*Exercise directions*:
Your job is to print, exactly, the lines in the data below from the line with "[(68,436),(60,498),(79,501),(82,471),(86,440),(68,436)]" through the line with "[(126,590),(135,508),(100,503),(96,535),(90,587),(126,590)]", both included, and to omit any picture.

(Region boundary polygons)
____________

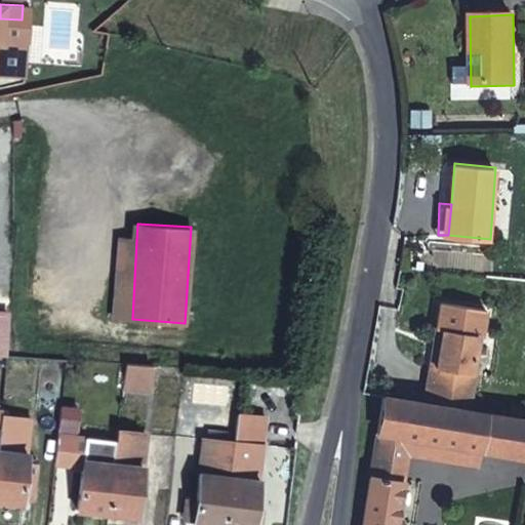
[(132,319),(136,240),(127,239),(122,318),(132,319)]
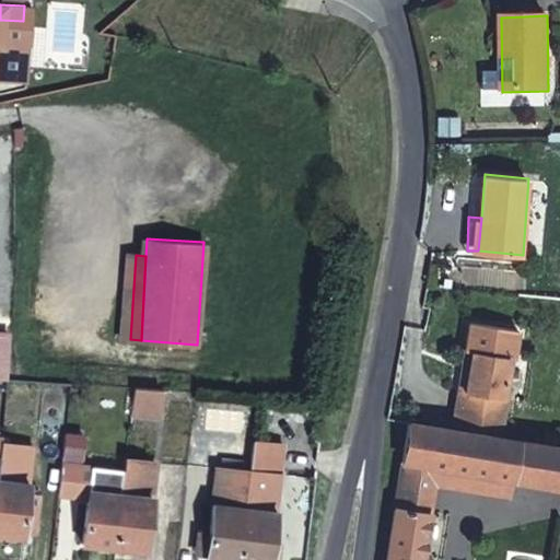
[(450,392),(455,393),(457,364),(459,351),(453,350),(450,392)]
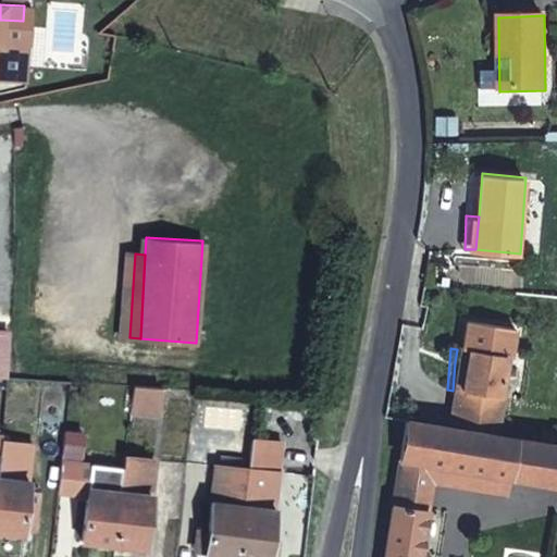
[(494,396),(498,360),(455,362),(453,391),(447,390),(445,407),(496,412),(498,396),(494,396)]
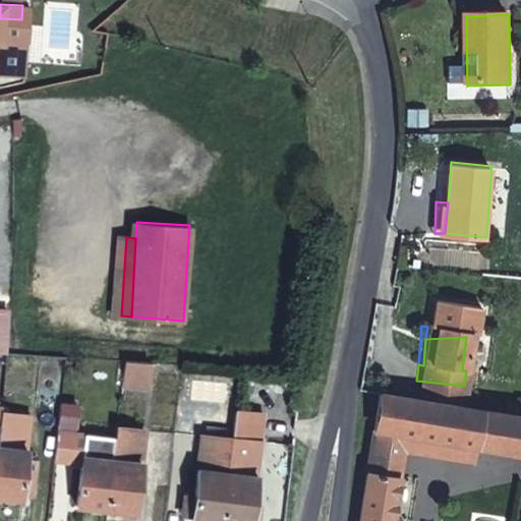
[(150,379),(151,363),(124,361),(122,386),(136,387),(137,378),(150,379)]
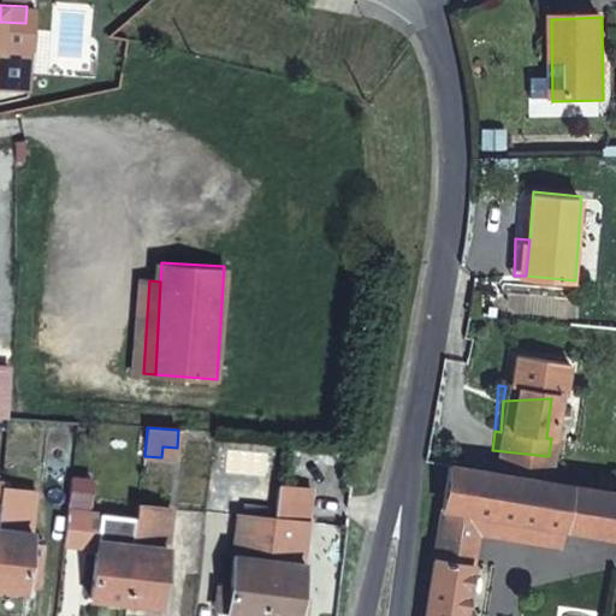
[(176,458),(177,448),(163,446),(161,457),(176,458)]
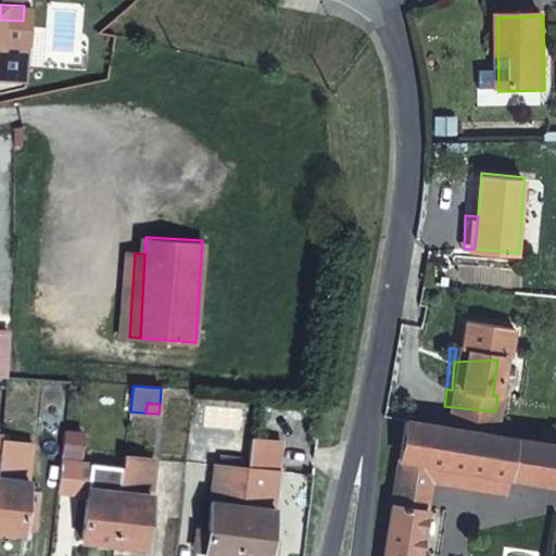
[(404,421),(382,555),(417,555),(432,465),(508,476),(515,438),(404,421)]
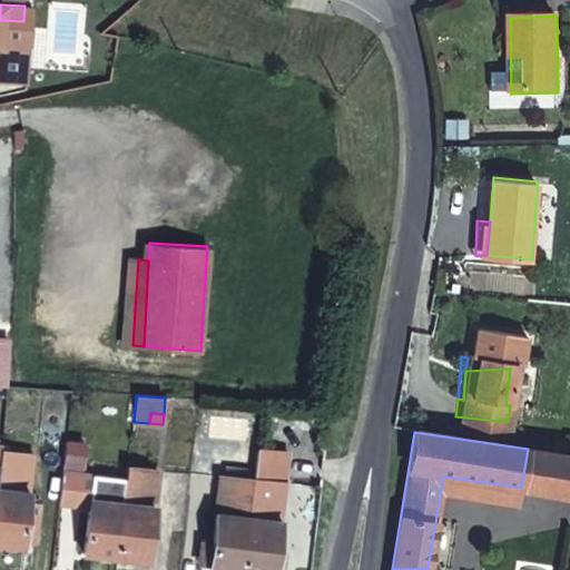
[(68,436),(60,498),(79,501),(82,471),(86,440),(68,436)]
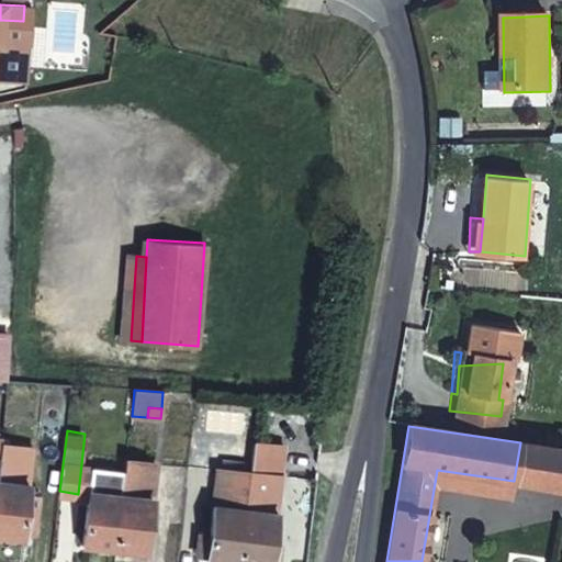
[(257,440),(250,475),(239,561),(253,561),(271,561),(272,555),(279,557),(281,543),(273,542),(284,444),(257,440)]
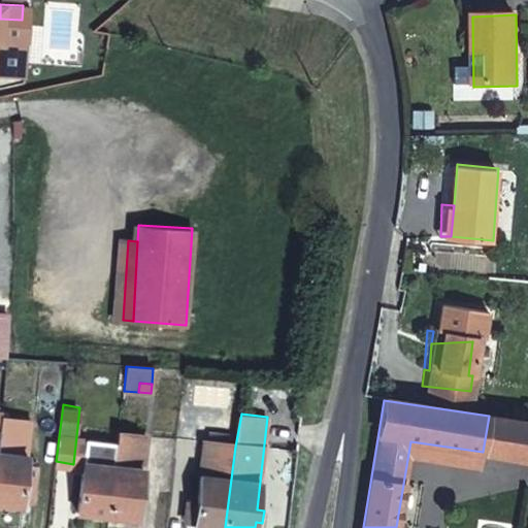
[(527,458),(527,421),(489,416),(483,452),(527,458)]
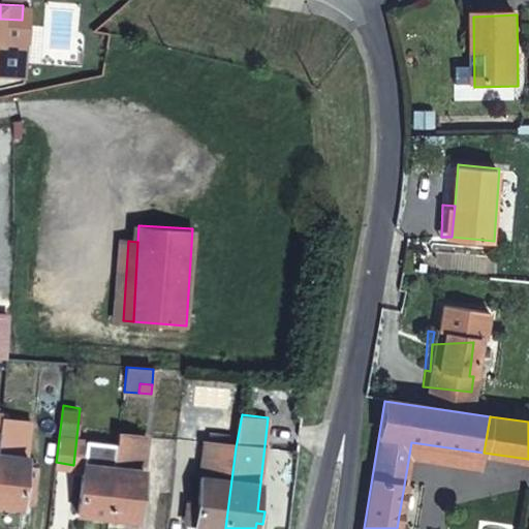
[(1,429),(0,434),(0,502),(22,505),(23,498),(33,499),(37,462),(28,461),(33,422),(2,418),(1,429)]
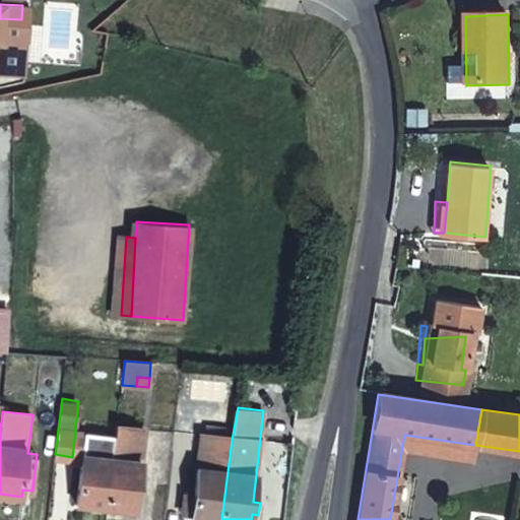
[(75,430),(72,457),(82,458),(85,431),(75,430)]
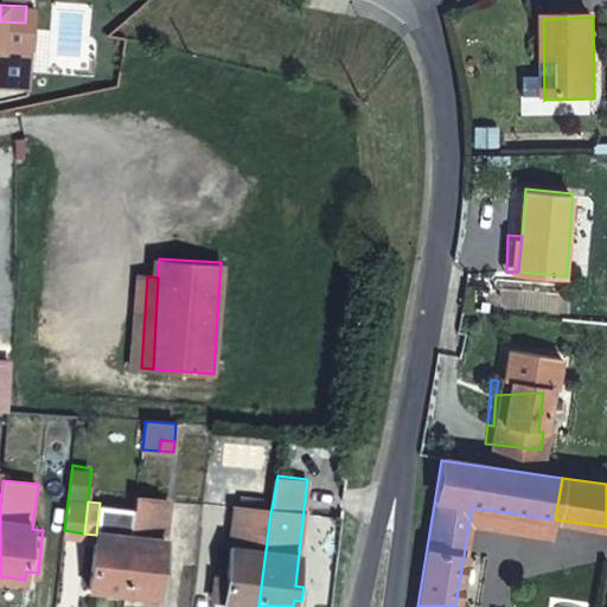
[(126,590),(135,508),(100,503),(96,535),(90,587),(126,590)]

____________

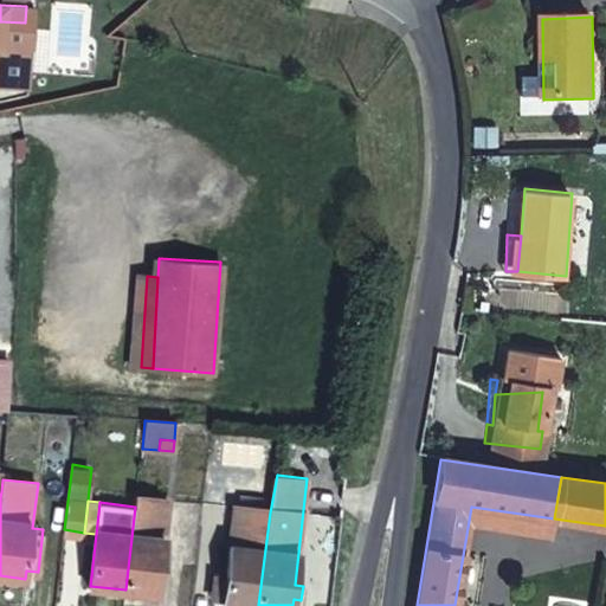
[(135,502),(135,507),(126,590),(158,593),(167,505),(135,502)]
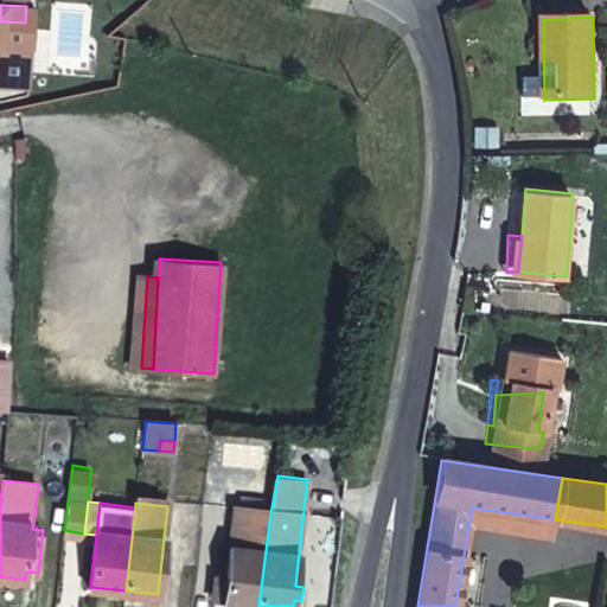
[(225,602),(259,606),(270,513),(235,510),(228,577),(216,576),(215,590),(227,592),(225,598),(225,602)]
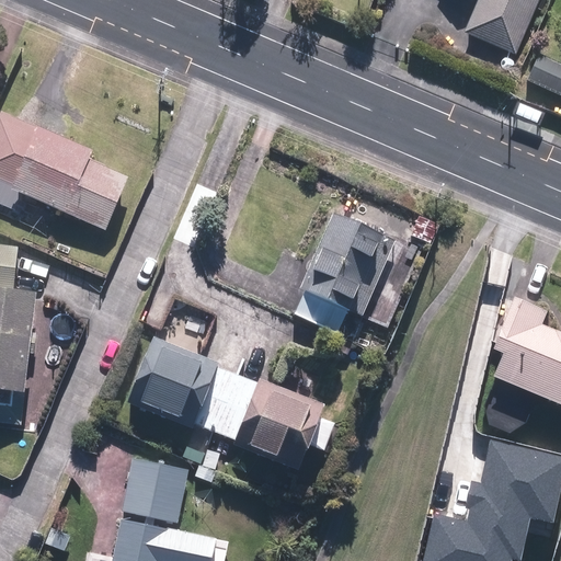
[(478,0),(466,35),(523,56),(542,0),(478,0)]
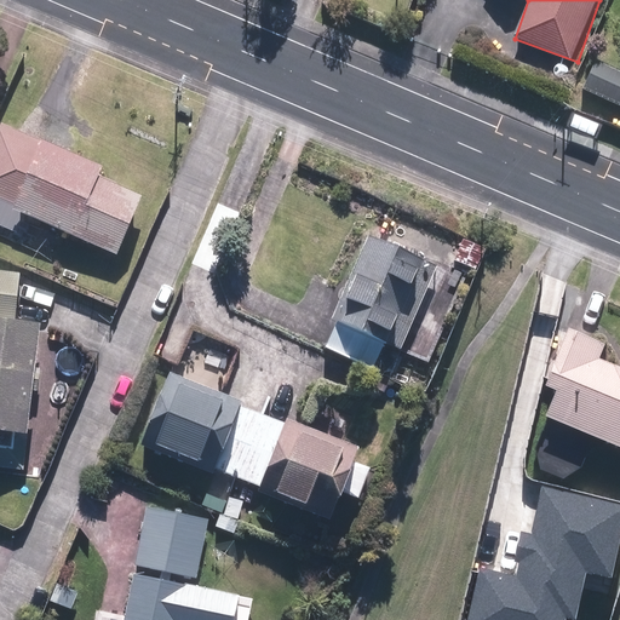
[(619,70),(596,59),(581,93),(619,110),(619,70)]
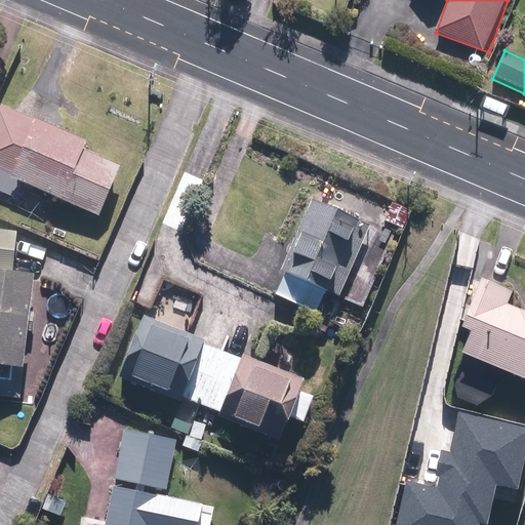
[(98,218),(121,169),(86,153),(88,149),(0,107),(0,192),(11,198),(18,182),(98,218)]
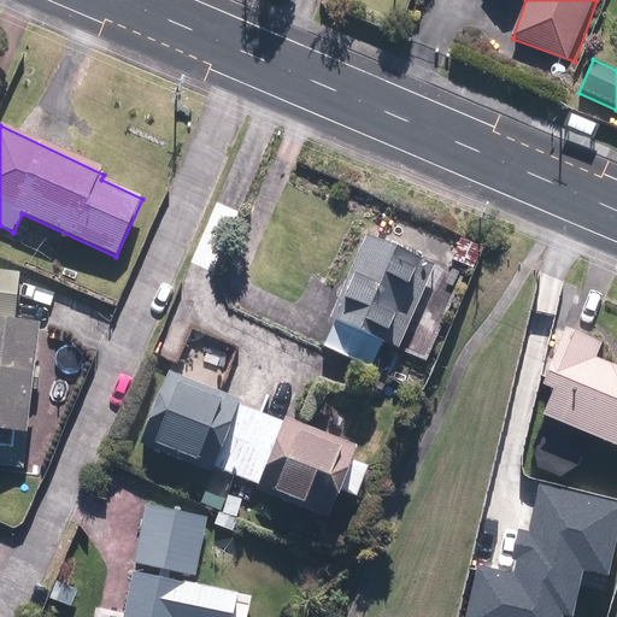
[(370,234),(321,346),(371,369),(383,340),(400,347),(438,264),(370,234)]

____________

*Finished exercise*:
[(68,436),(60,498),(79,501),(82,471),(86,440),(68,436)]
[(257,440),(250,475),(239,561),(253,561),(271,561),(272,555),(279,557),(281,543),(273,542),(284,444),(257,440)]
[(527,458),(527,421),(489,416),(483,452),(527,458)]
[(1,429),(0,434),(0,502),(22,505),(23,498),(33,499),(37,462),(28,461),(33,422),(2,418),(1,429)]
[(75,430),(72,457),(82,458),(85,431),(75,430)]
[(126,590),(135,508),(100,503),(96,535),(90,587),(126,590)]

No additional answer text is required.